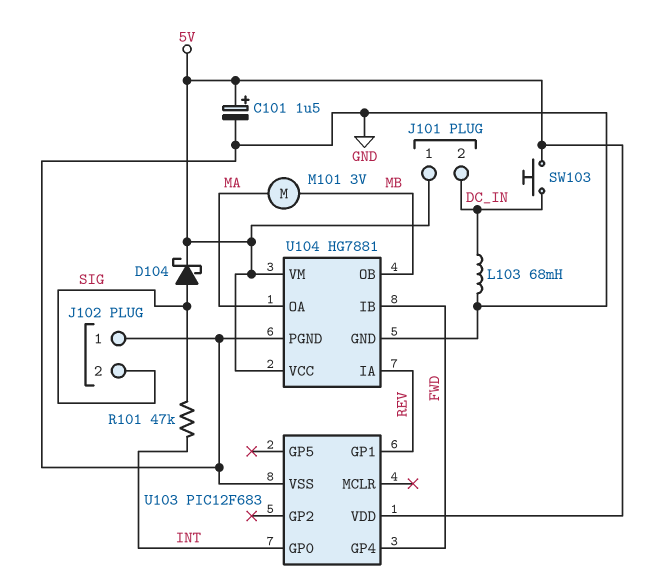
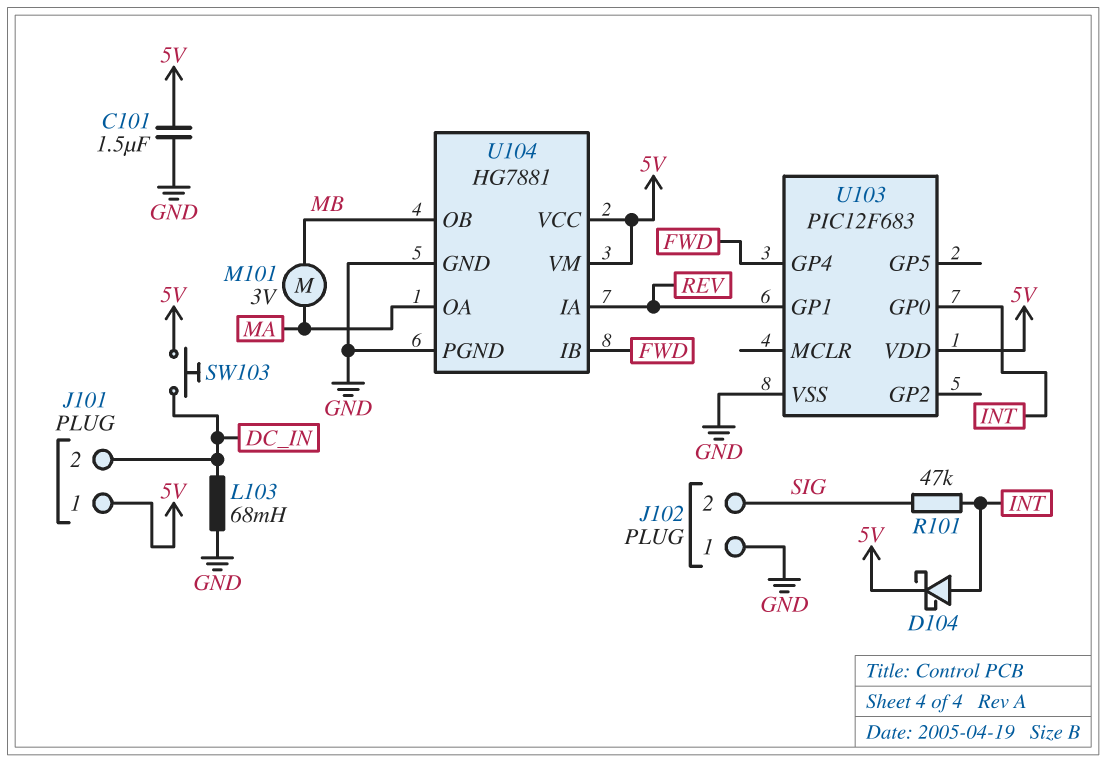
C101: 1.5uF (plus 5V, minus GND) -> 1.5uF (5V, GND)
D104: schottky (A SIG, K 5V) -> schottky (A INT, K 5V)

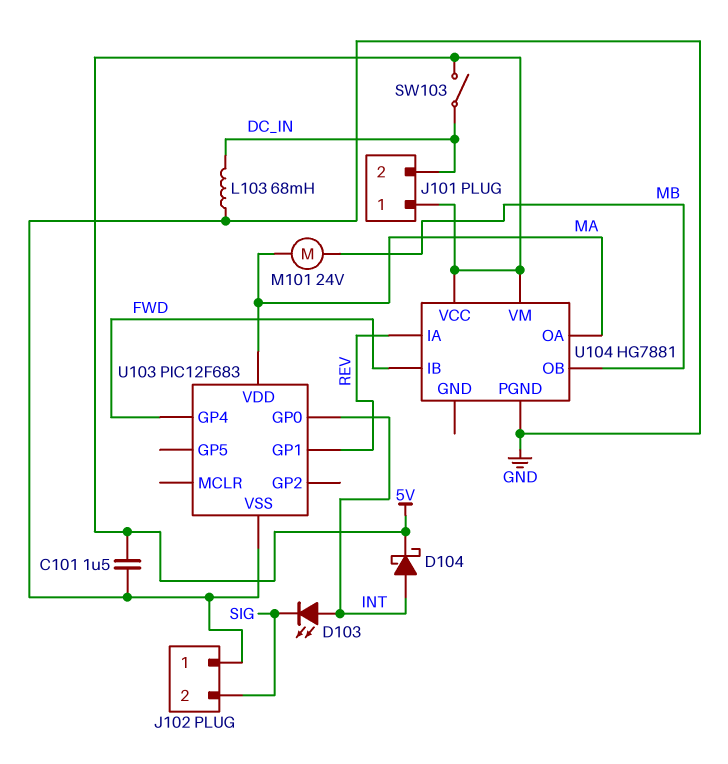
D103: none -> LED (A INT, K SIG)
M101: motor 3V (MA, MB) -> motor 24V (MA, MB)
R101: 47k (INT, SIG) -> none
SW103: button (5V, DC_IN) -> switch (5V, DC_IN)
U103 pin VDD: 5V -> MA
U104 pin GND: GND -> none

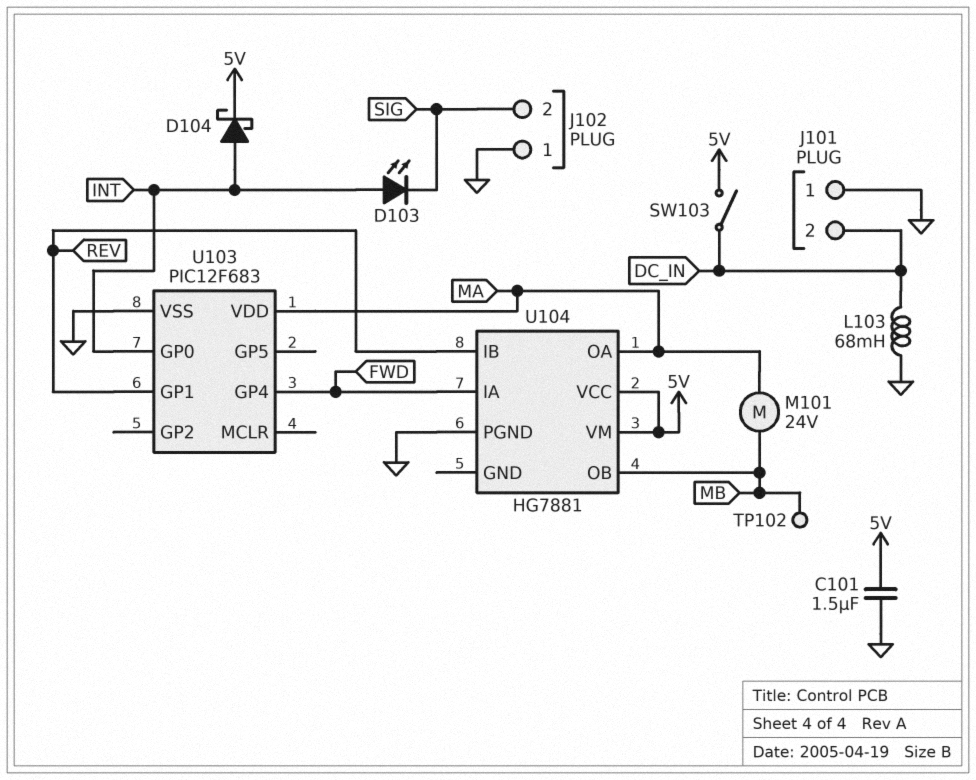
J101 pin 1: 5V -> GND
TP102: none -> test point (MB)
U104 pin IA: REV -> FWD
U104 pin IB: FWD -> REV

━━━━━━━━━━

◆ WHAT YOU WILL DO
Please repeat the data verbatim and leave the pictures out of your copy.

◆ SOLUTION FOR THIS EXERCISE
C101: 1.5uF (plus 5V, minus GND) -> 1.5uF (5V, GND)
D104: schottky (A SIG, K 5V) -> schottky (A INT, K 5V)

D103: none -> LED (A INT, K SIG)
M101: motor 3V (MA, MB) -> motor 24V (MA, MB)
R101: 47k (INT, SIG) -> none
SW103: button (5V, DC_IN) -> switch (5V, DC_IN)
U103 pin VDD: 5V -> MA
U104 pin GND: GND -> none

J101 pin 1: 5V -> GND
TP102: none -> test point (MB)
U104 pin IA: REV -> FWD
U104 pin IB: FWD -> REV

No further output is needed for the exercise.